• Problem description:
Please repeat exactly the line containing "U12: none ->" and each line after it in the records below, through the last.

═════ Material provided

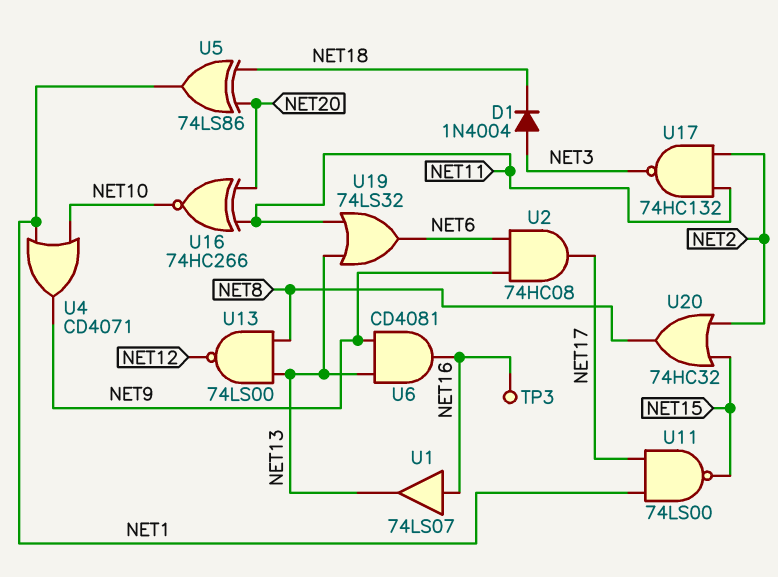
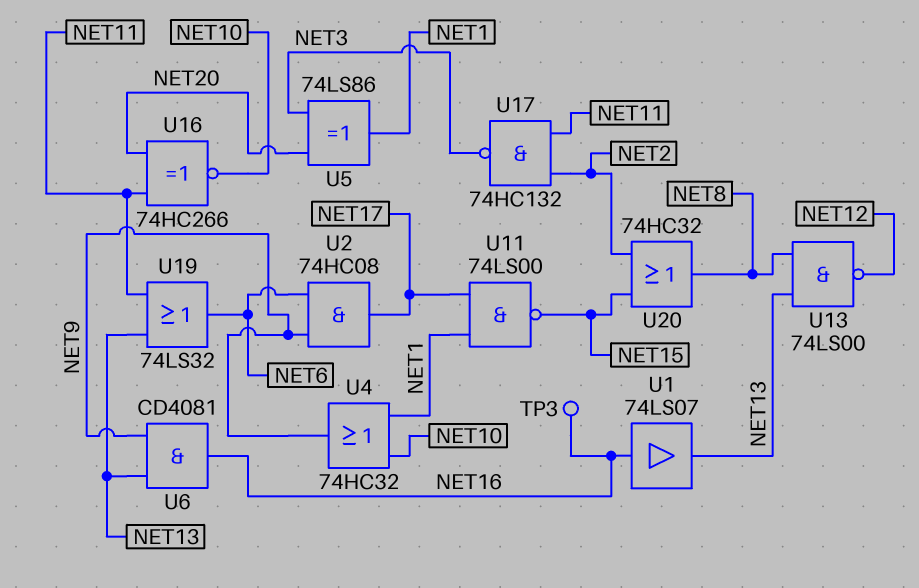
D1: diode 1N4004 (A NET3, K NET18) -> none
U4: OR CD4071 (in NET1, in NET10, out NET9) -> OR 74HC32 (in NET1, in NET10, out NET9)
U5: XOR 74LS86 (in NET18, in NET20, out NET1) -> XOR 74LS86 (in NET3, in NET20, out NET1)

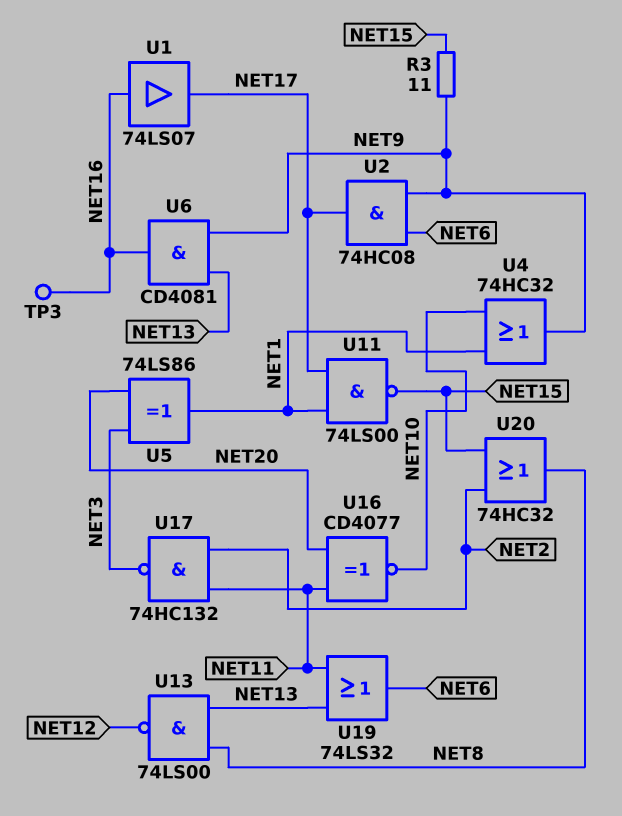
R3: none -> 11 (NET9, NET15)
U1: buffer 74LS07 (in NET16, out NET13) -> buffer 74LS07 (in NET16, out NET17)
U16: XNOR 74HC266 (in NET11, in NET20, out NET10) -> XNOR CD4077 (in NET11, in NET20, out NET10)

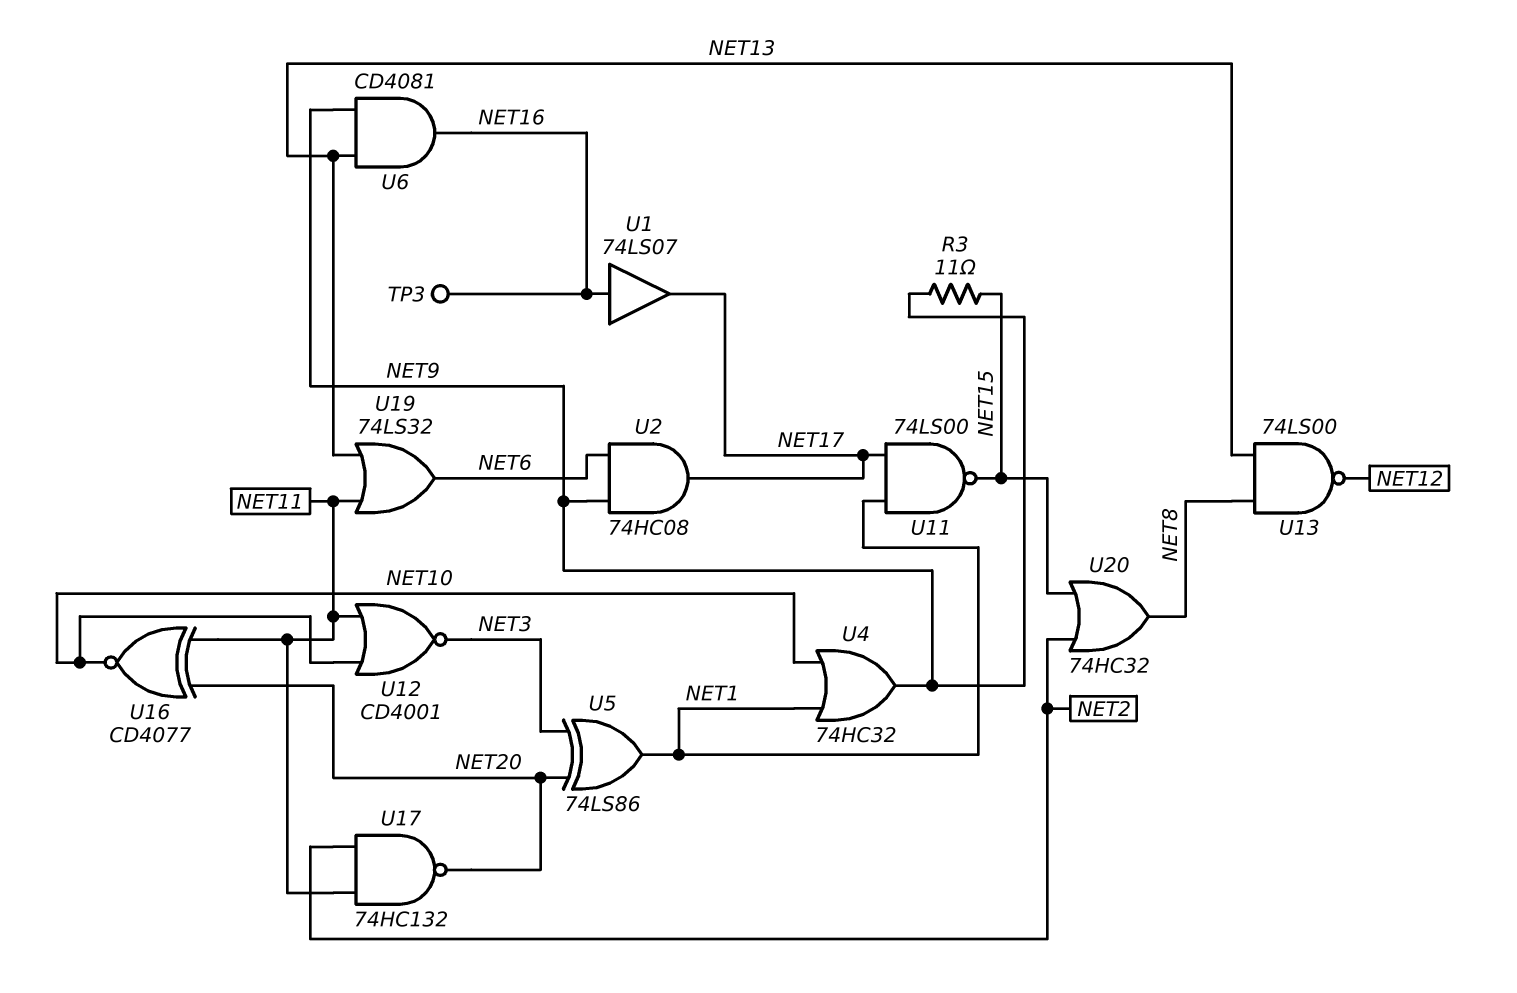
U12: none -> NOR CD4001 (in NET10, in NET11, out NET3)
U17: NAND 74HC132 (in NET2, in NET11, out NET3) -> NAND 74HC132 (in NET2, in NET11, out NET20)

══════════

• Task response:
U12: none -> NOR CD4001 (in NET10, in NET11, out NET3)
U17: NAND 74HC132 (in NET2, in NET11, out NET3) -> NAND 74HC132 (in NET2, in NET11, out NET20)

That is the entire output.